### Exercise objective
Return the listing exactly as it appears, but strip out the images.

### Given information
=-=-=
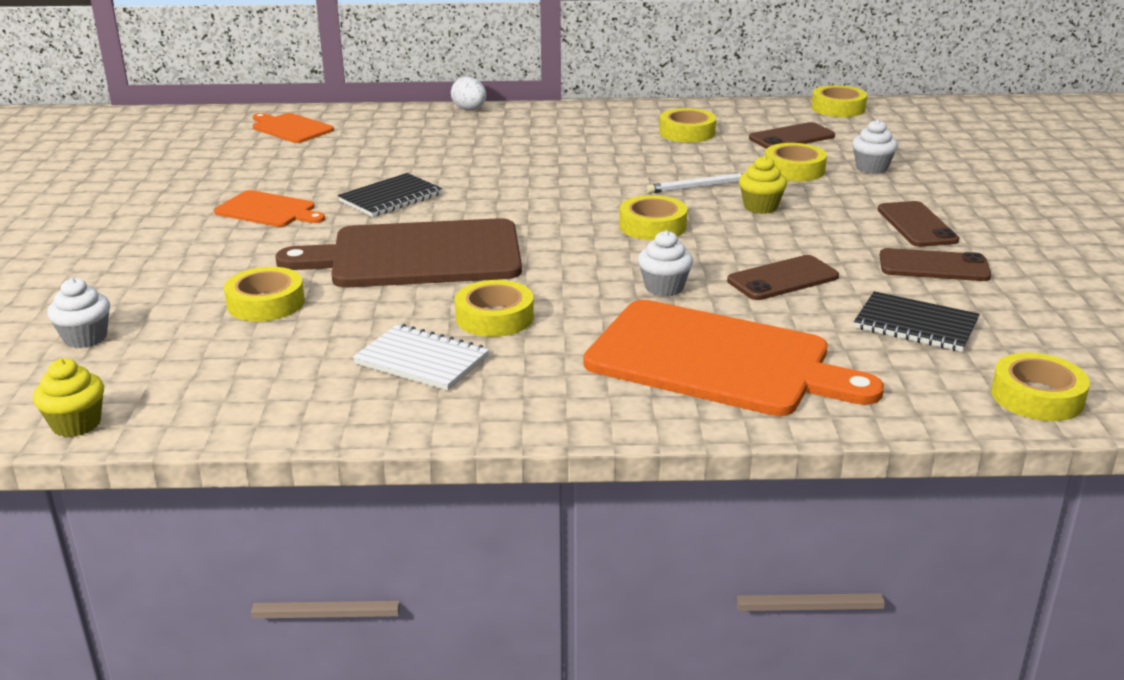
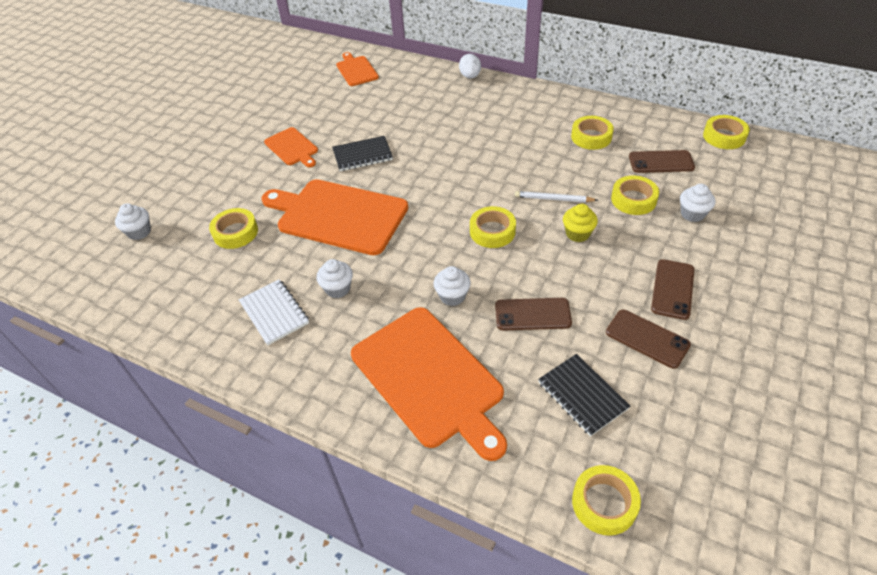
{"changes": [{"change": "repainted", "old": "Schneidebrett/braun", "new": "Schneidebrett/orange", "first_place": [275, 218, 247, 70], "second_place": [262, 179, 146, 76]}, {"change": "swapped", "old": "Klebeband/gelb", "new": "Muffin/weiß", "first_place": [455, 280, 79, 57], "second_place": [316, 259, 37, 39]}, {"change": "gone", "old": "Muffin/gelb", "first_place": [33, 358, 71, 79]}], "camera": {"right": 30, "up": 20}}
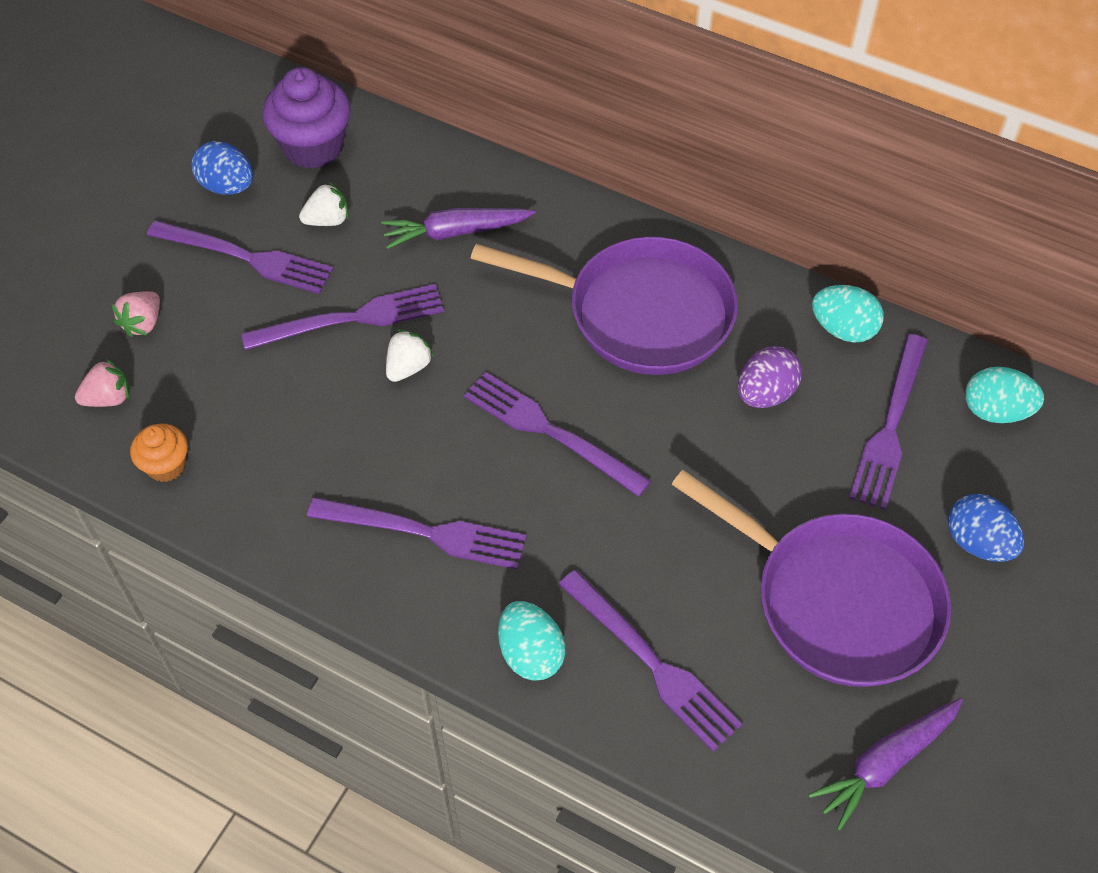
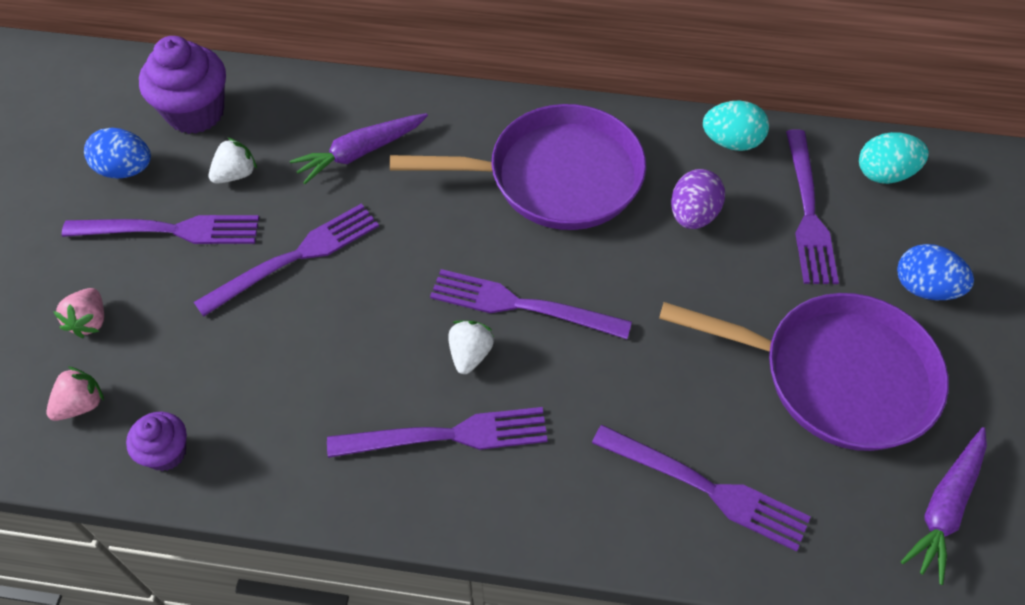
{"changes": [{"change": "shifted", "old": "Erdbeere/weiß", "first_place": [386, 329, 48, 53], "second_place": [448, 320, 46, 54]}, {"change": "repainted", "old": "Muffin/orange", "new": "Muffin/lila", "first_place": [130, 424, 58, 58], "second_place": [126, 411, 61, 60]}, {"change": "gone", "old": "Ei/türkis", "first_place": [498, 601, 67, 80]}], "camera": {"right": -20, "up": 0}}
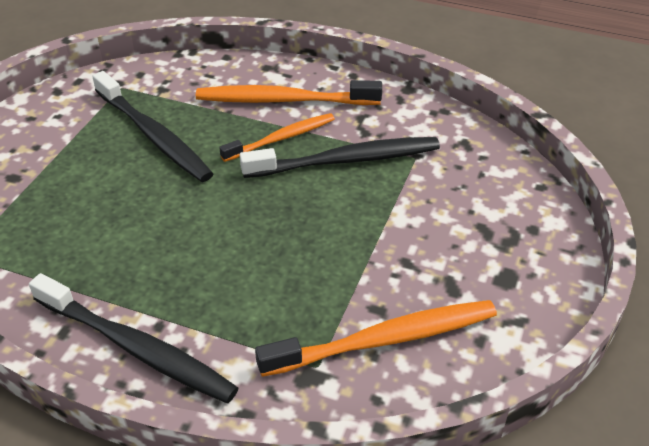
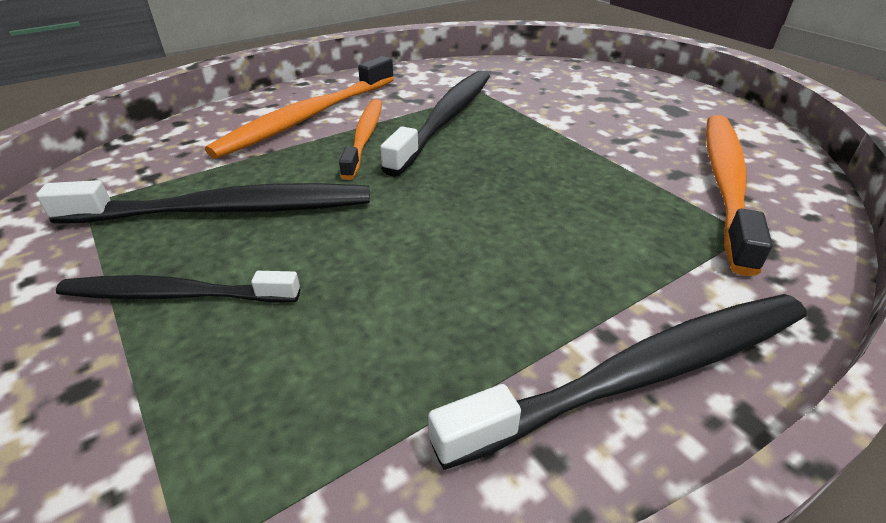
{"changes": [{"change": "new", "new": "Zahnbürste/schwarz", "second_place": [56, 271, 244, 32]}], "camera": {"right": -55, "up": -5}}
=-=-=
### Output for this exercise
{"changes": [{"change": "repainted", "old": "Schneidebrett/braun", "new": "Schneidebrett/orange", "first_place": [275, 218, 247, 70], "second_place": [262, 179, 146, 76]}, {"change": "swapped", "old": "Klebeband/gelb", "new": "Muffin/weiß", "first_place": [455, 280, 79, 57], "second_place": [316, 259, 37, 39]}, {"change": "gone", "old": "Muffin/gelb", "first_place": [33, 358, 71, 79]}], "camera": {"right": 30, "up": 20}}
{"changes": [{"change": "shifted", "old": "Erdbeere/weiß", "first_place": [386, 329, 48, 53], "second_place": [448, 320, 46, 54]}, {"change": "repainted", "old": "Muffin/orange", "new": "Muffin/lila", "first_place": [130, 424, 58, 58], "second_place": [126, 411, 61, 60]}, {"change": "gone", "old": "Ei/türkis", "first_place": [498, 601, 67, 80]}], "camera": {"right": -20, "up": 0}}
{"changes": [{"change": "new", "new": "Zahnbürste/schwarz", "second_place": [56, 271, 244, 32]}], "camera": {"right": -55, "up": -5}}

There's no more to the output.